____ Entries provided

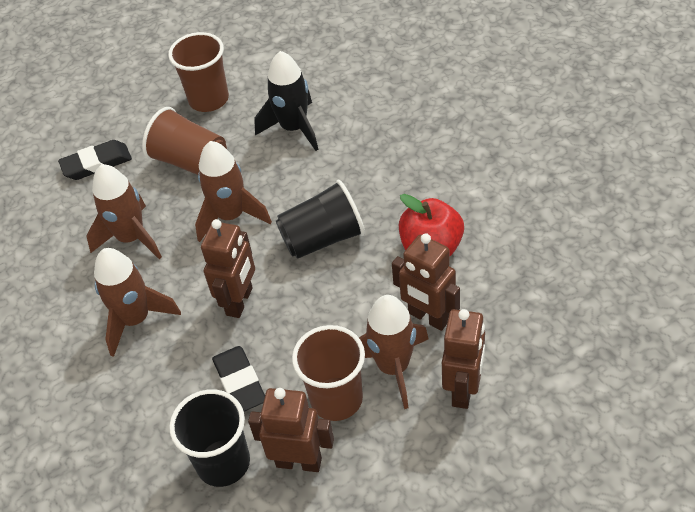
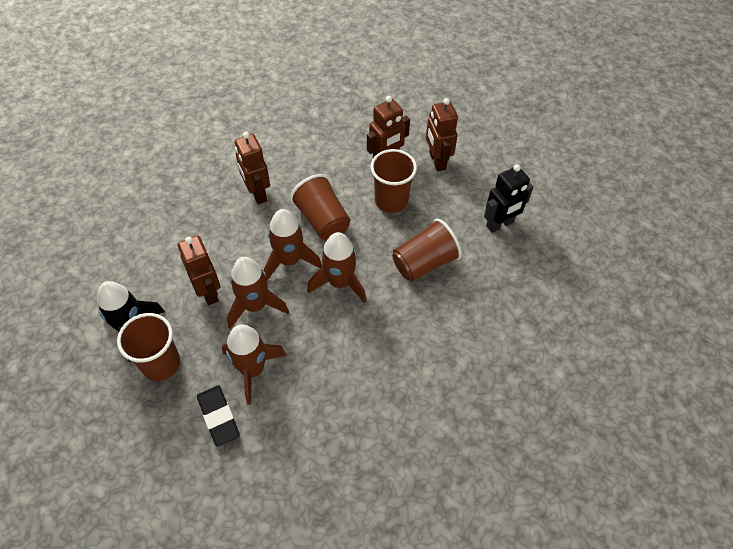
black cup: 2 -> 0
black eraser: 2 -> 1
black robot: 0 -> 1
brown cup: 3 -> 4
red apple: 1 -> 0

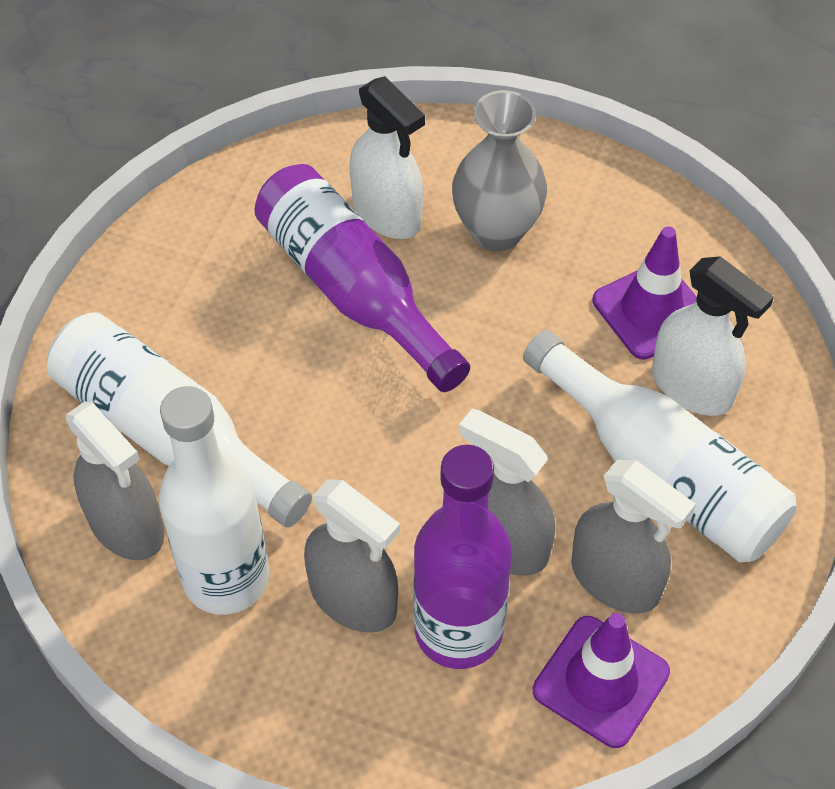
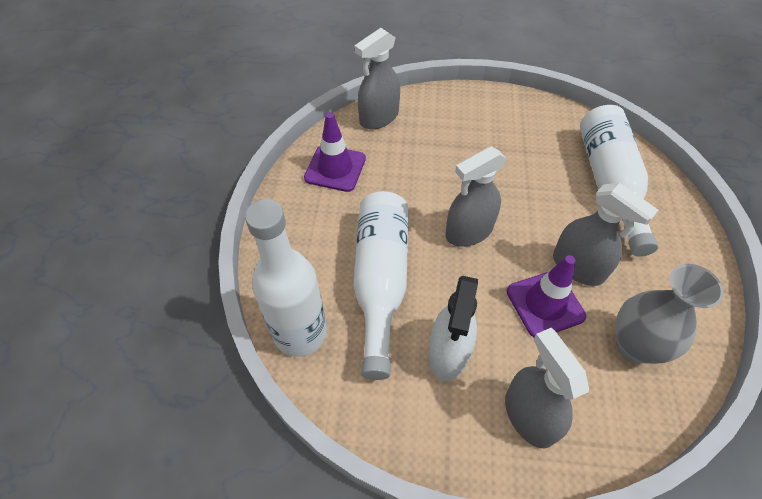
purple bottle: 2 -> 0
white spray bottle: 2 -> 1

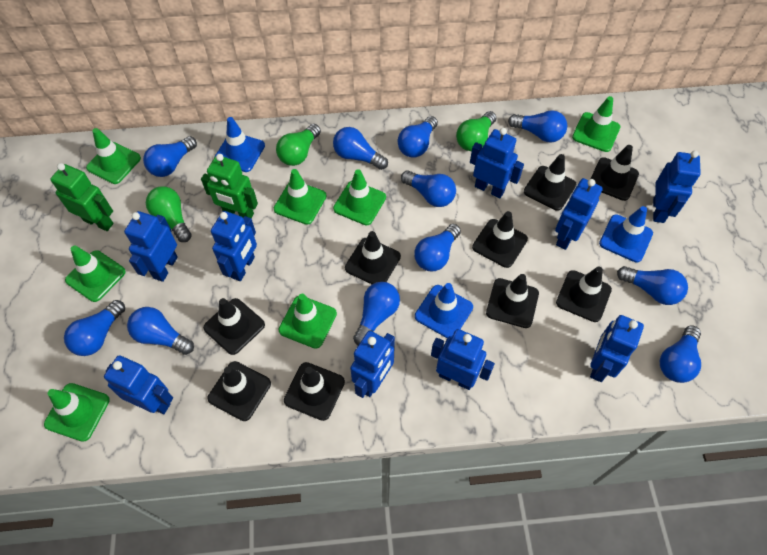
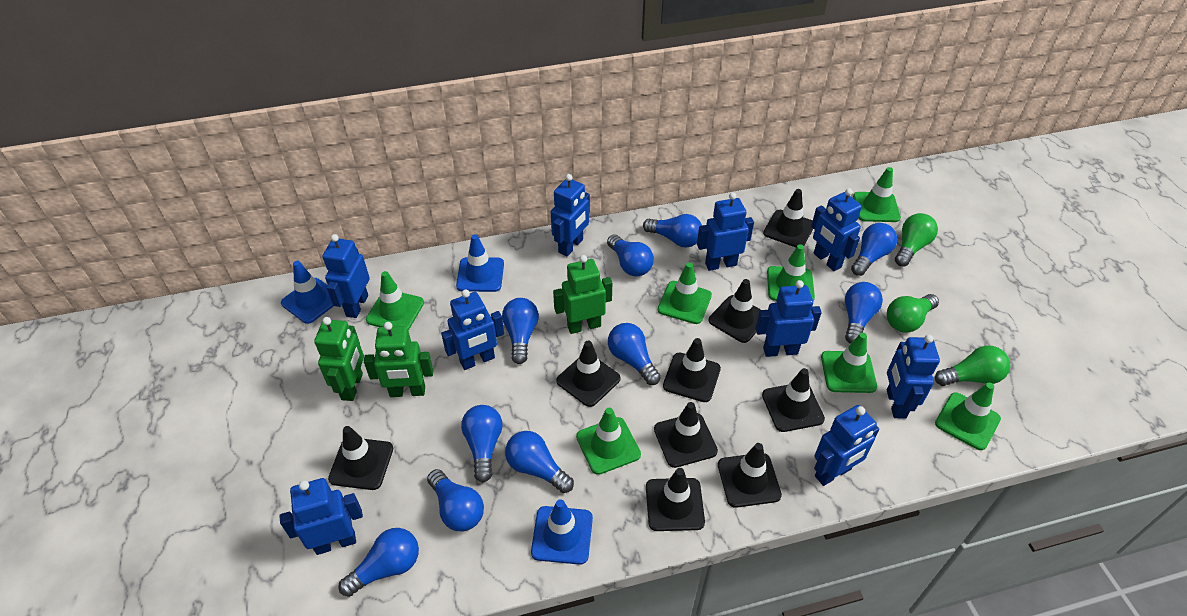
blue light bulb: 11 -> 10
green robot: 2 -> 3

________

Work item. The records above should be returned word for word, with every picture left out.

Written answer.
black cup: 2 -> 0
black eraser: 2 -> 1
black robot: 0 -> 1
brown cup: 3 -> 4
red apple: 1 -> 0

purple bottle: 2 -> 0
white spray bottle: 2 -> 1

blue light bulb: 11 -> 10
green robot: 2 -> 3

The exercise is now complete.